Repeat the lines of the data exactly and exclude any picture among them.
MATERIAL FOR THIS EXERCISE START
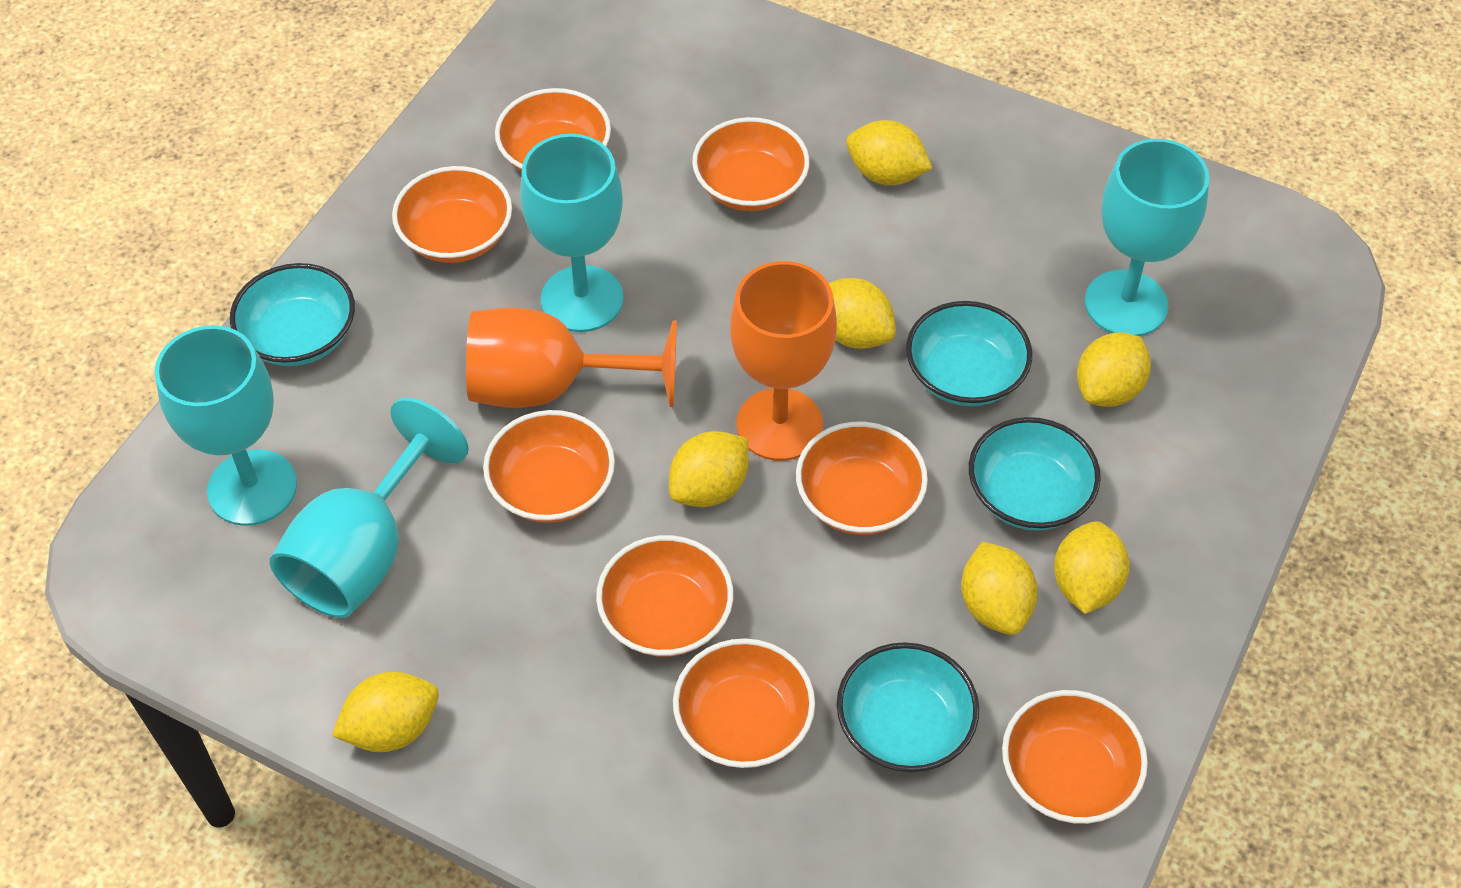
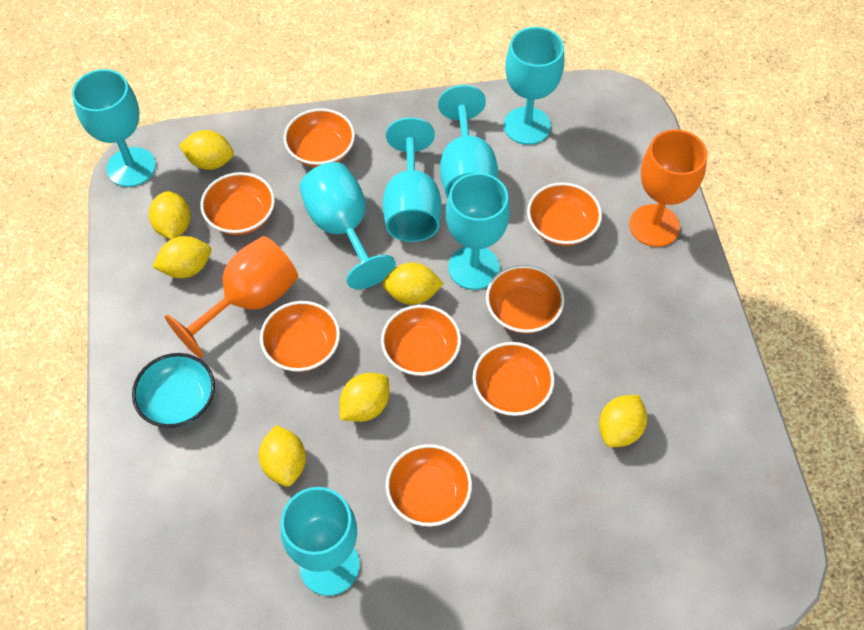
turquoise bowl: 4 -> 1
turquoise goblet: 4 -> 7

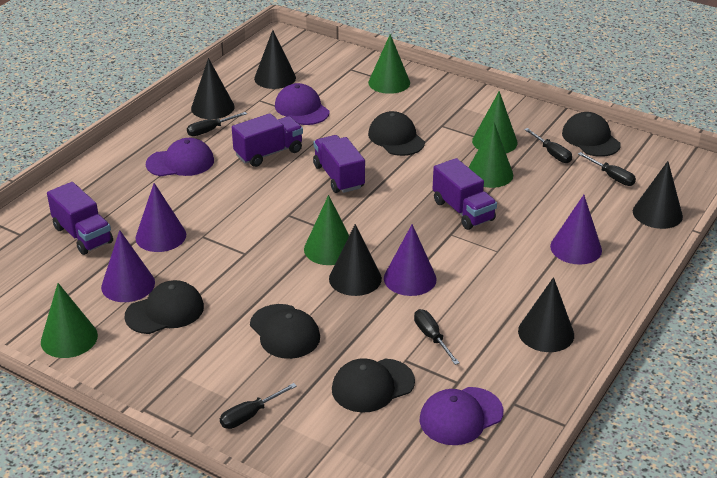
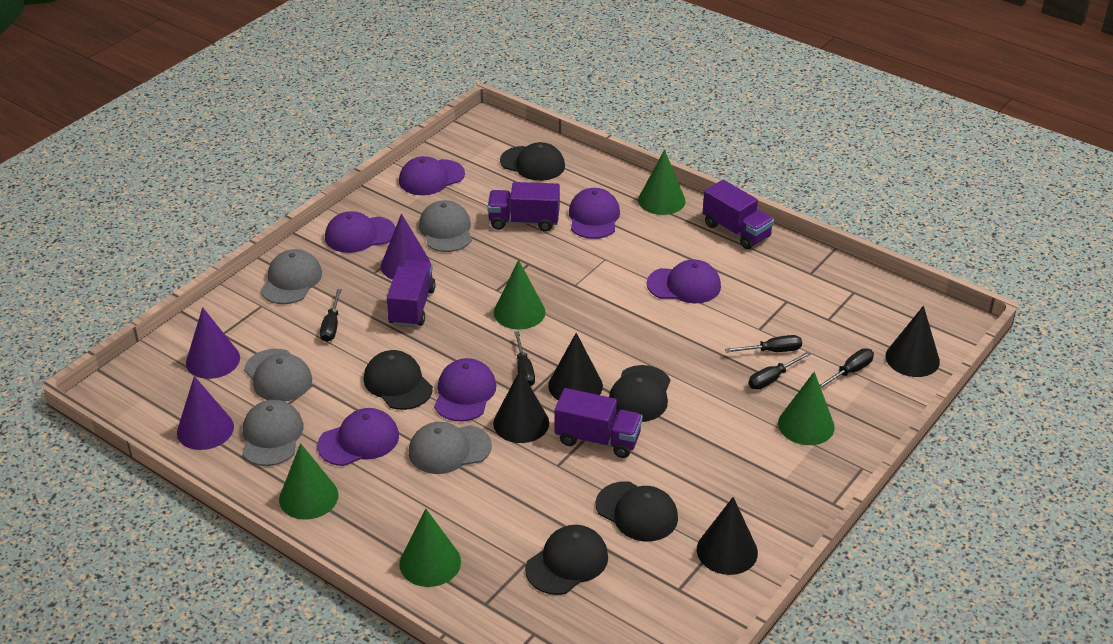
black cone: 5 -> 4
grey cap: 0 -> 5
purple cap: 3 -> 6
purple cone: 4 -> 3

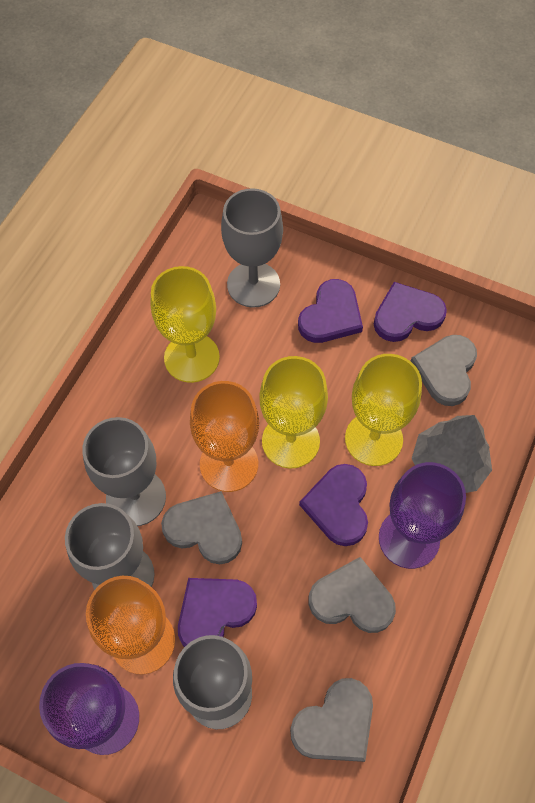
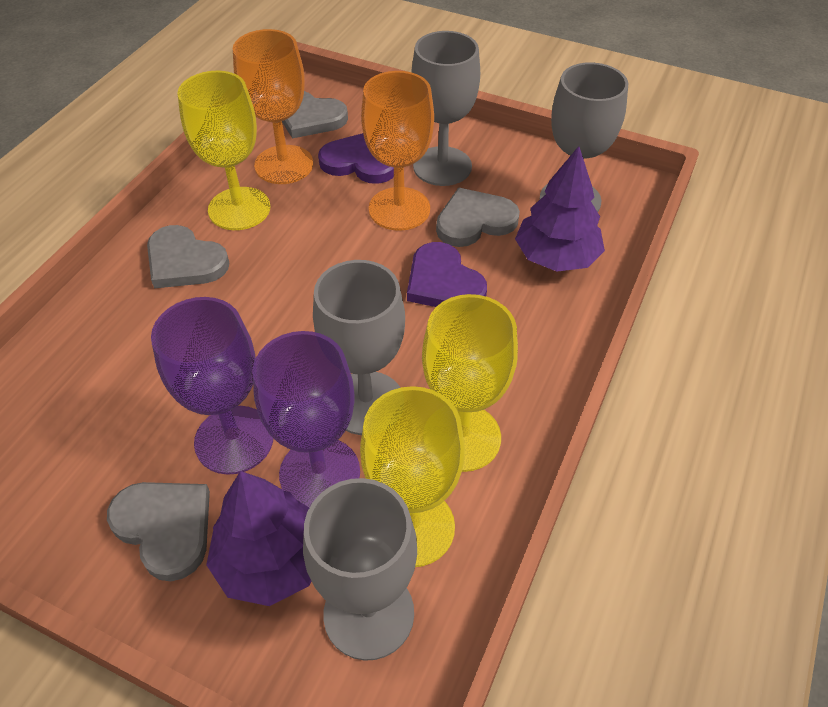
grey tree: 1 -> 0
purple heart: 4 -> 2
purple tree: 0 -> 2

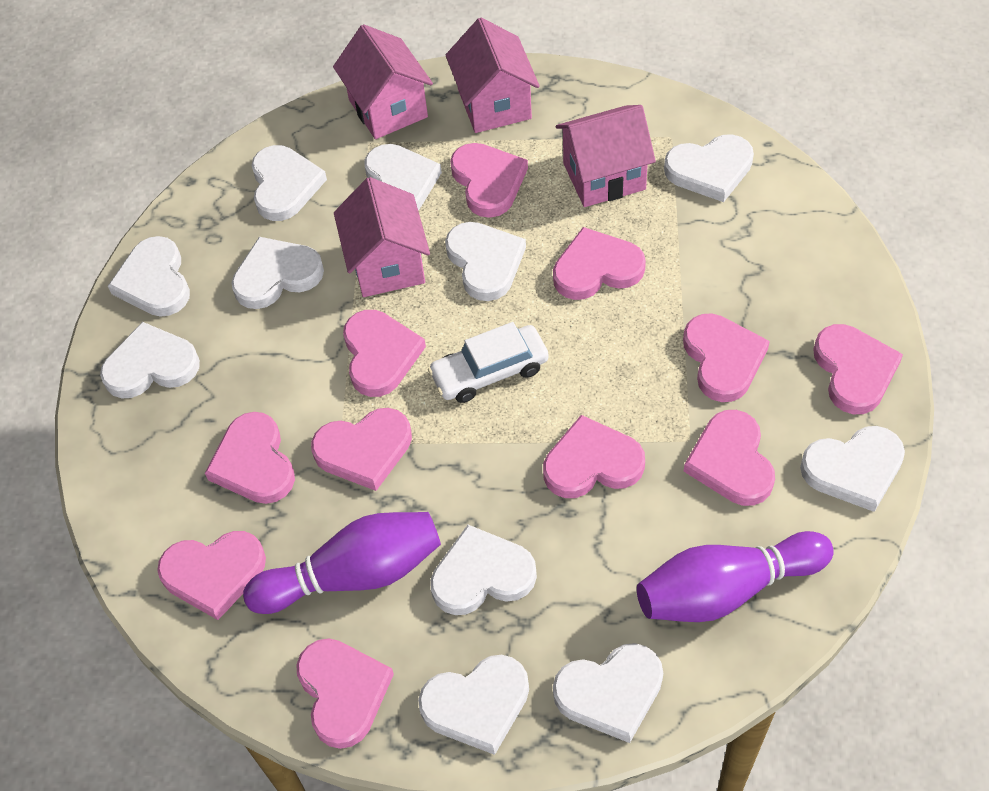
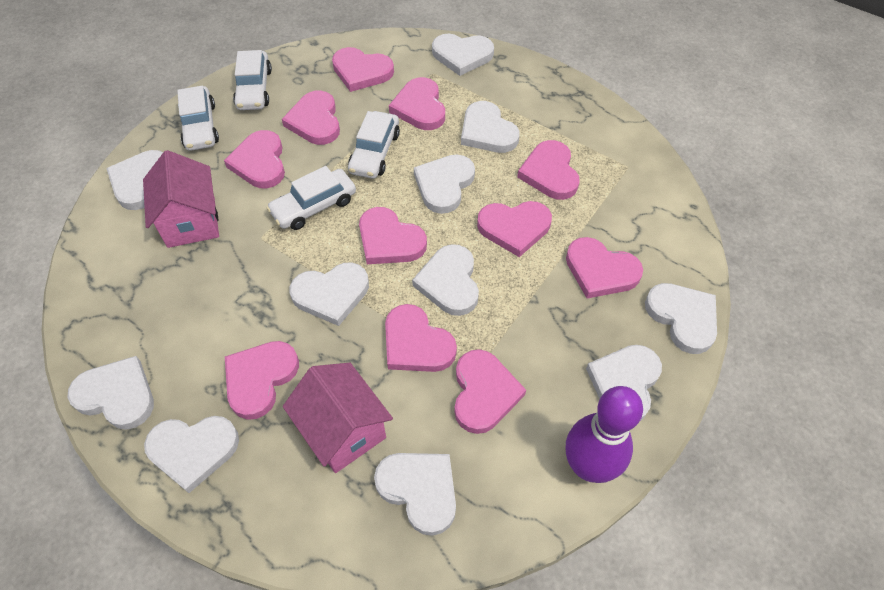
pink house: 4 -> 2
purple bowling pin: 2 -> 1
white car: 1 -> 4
MATERIAL FOR THIS EXERCISE END
§ **EXPECTED OUTPUT**
turquoise bowl: 4 -> 1
turquoise goblet: 4 -> 7

black cone: 5 -> 4
grey cap: 0 -> 5
purple cap: 3 -> 6
purple cone: 4 -> 3

grey tree: 1 -> 0
purple heart: 4 -> 2
purple tree: 0 -> 2

pink house: 4 -> 2
purple bowling pin: 2 -> 1
white car: 1 -> 4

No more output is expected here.